* _INSTRUCTIONS TO FOLLOW_:
From the line with "turquoise marker [478,394,535,428]" to the line with "none -> orange cap [307,475,415,551]", retype each line exactly as it stands in the records below, but skip the pictures.

* _SUPPLIED DATA_:
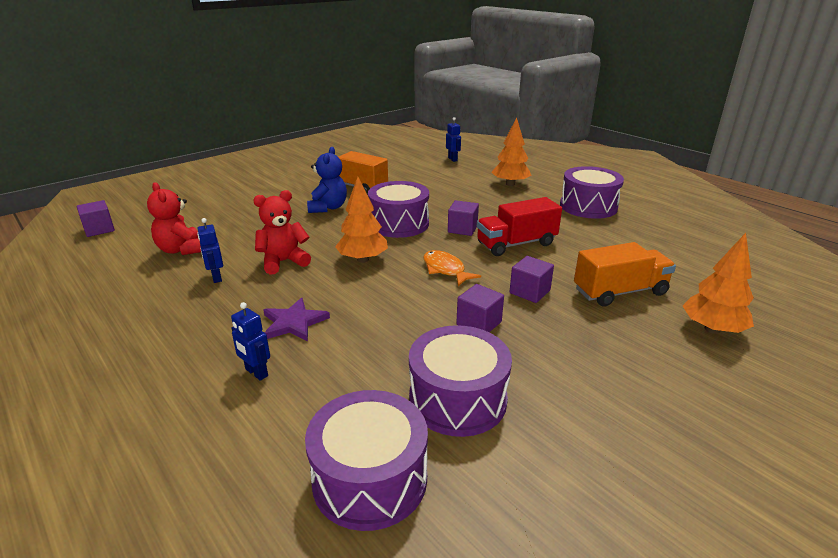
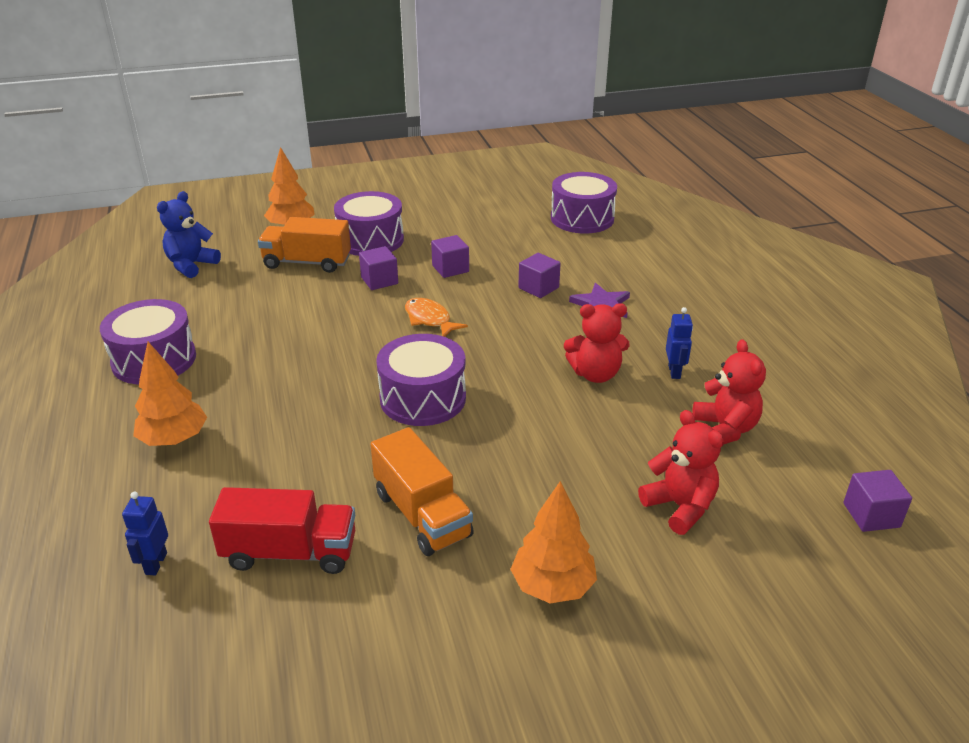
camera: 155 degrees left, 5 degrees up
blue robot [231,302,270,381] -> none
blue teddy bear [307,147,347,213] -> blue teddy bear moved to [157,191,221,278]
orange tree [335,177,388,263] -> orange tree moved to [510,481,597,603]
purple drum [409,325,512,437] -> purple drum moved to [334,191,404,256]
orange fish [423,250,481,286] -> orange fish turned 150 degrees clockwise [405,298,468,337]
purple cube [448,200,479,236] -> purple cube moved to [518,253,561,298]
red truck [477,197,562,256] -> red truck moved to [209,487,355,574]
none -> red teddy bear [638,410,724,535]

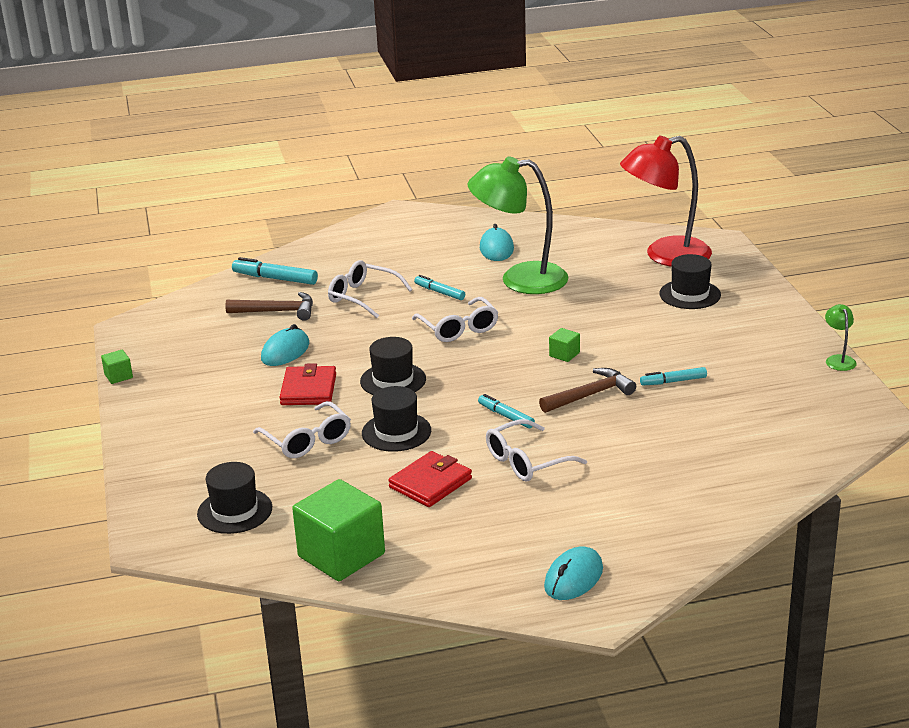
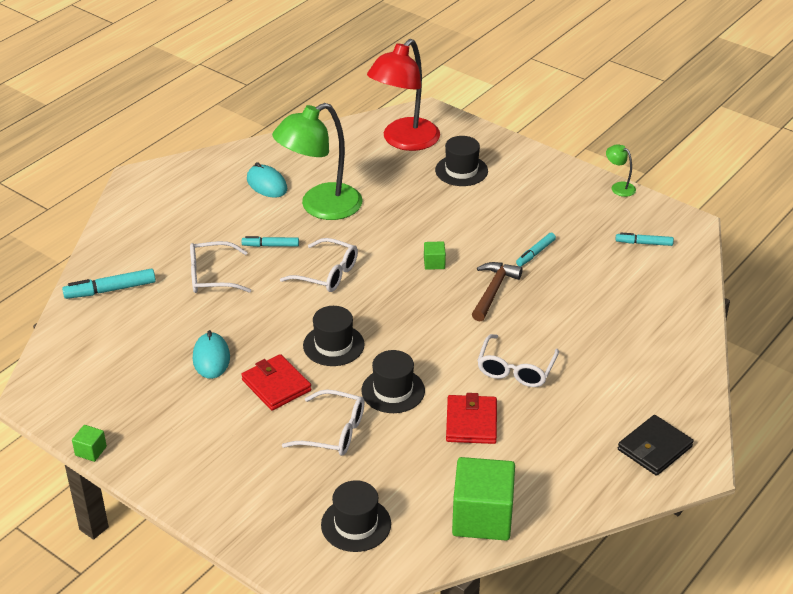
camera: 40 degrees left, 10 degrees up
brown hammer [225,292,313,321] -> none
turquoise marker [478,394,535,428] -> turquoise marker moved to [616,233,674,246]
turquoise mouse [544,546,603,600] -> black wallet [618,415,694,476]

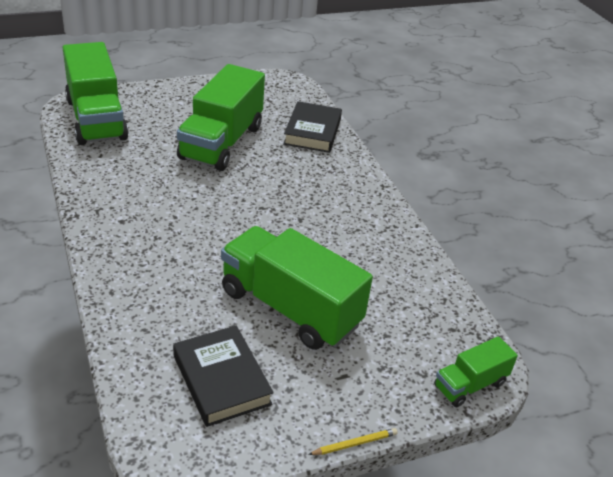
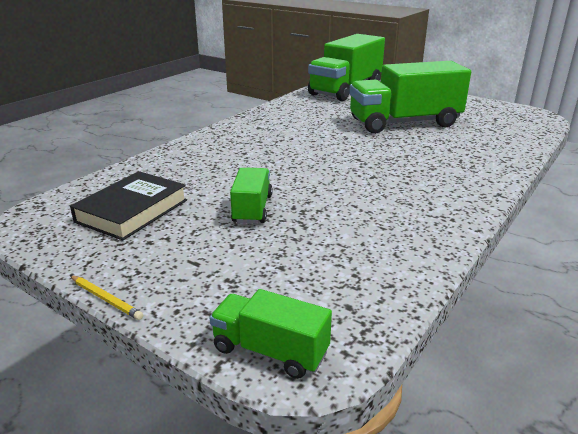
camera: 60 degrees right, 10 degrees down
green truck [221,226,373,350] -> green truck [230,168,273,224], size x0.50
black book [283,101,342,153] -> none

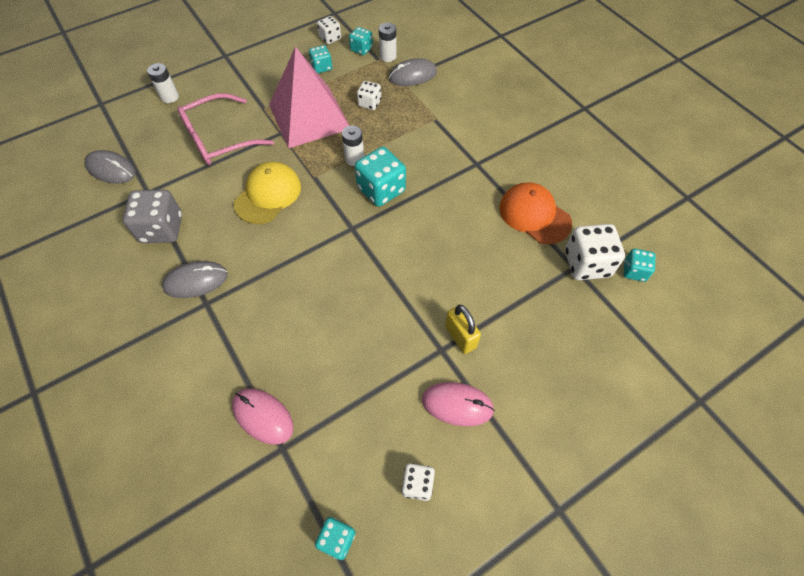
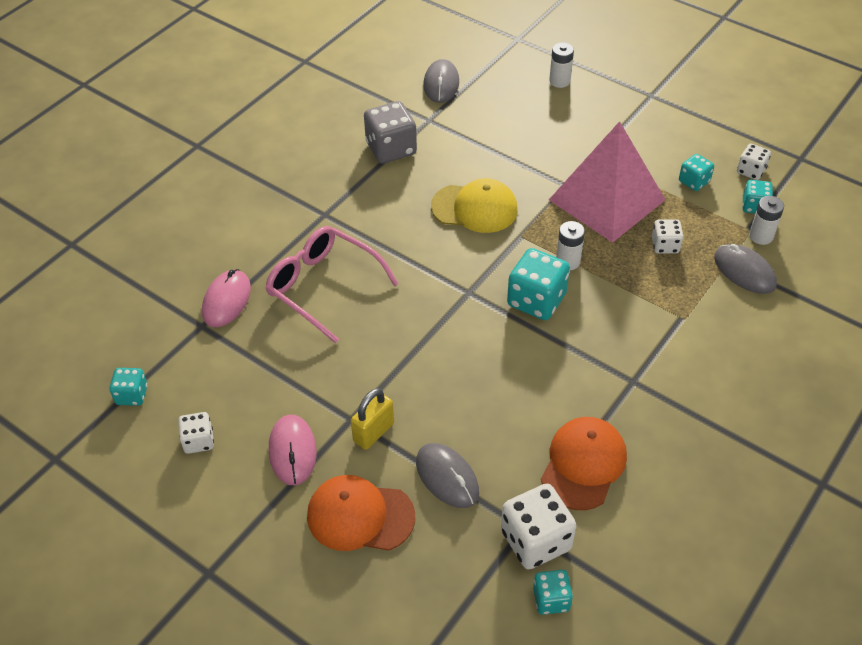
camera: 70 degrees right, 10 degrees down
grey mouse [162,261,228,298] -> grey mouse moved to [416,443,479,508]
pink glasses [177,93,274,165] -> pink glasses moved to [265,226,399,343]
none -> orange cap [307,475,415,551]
==
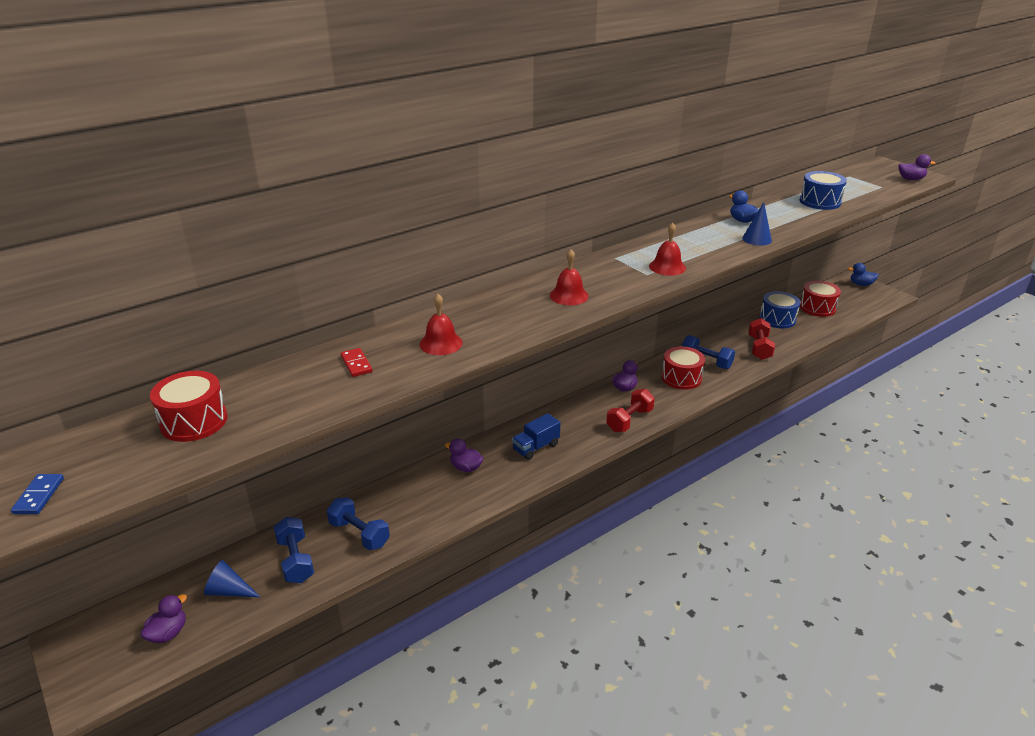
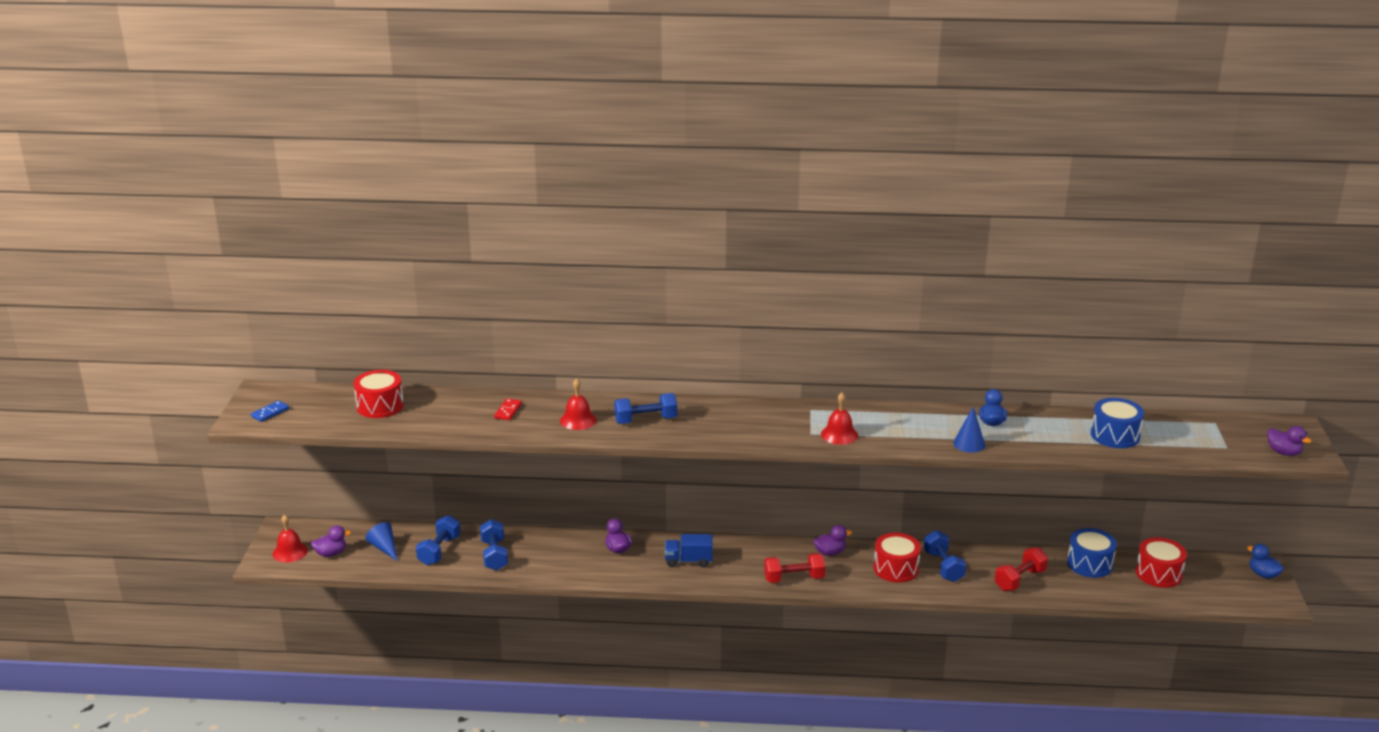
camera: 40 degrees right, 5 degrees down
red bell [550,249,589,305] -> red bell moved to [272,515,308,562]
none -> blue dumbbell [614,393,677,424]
---
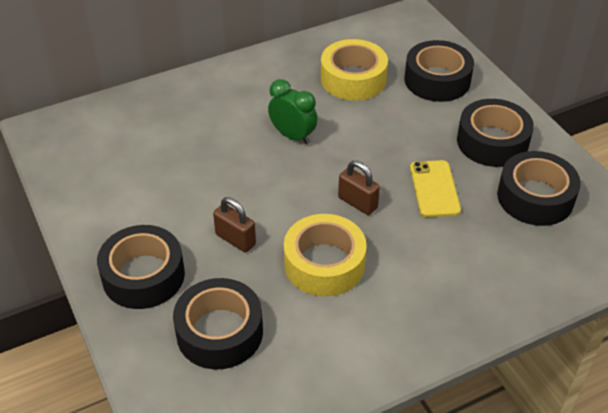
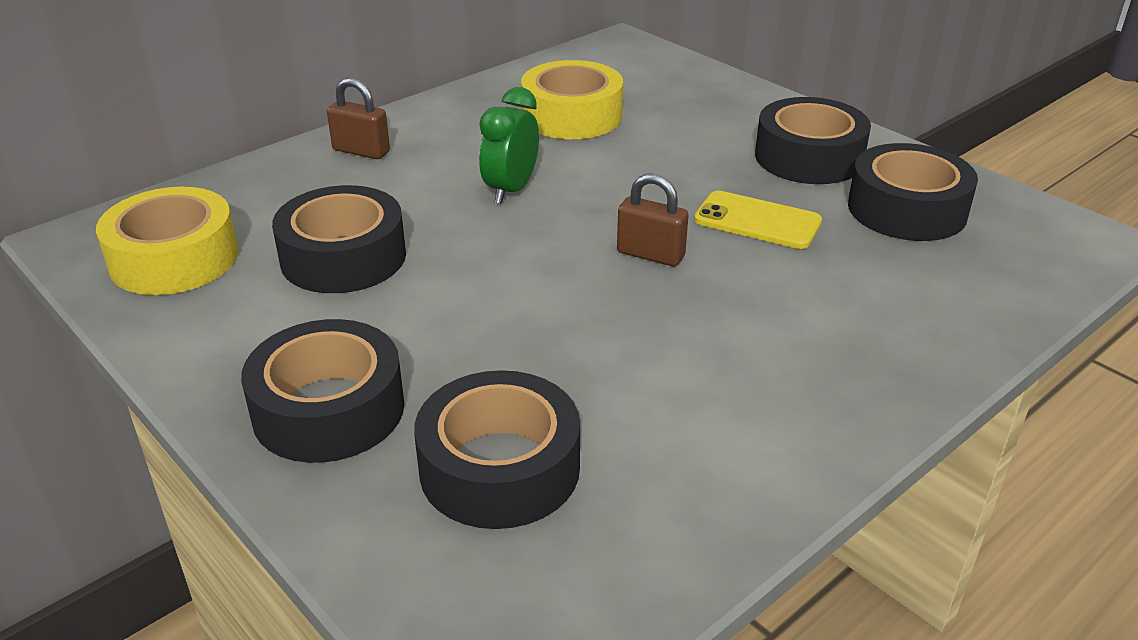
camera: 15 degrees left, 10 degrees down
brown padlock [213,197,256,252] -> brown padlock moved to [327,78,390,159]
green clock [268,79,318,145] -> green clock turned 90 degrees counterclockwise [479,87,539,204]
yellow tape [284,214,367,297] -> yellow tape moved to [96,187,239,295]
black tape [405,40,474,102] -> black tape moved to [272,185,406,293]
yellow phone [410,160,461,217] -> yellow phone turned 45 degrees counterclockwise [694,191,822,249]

* _SOLVED EXERCISE_:
turquoise marker [478,394,535,428] -> turquoise marker moved to [616,233,674,246]
turquoise mouse [544,546,603,600] -> black wallet [618,415,694,476]

camera: 60 degrees right, 10 degrees down
green truck [221,226,373,350] -> green truck [230,168,273,224], size x0.50
black book [283,101,342,153] -> none

camera: 70 degrees right, 10 degrees down
grey mouse [162,261,228,298] -> grey mouse moved to [416,443,479,508]
pink glasses [177,93,274,165] -> pink glasses moved to [265,226,399,343]
none -> orange cap [307,475,415,551]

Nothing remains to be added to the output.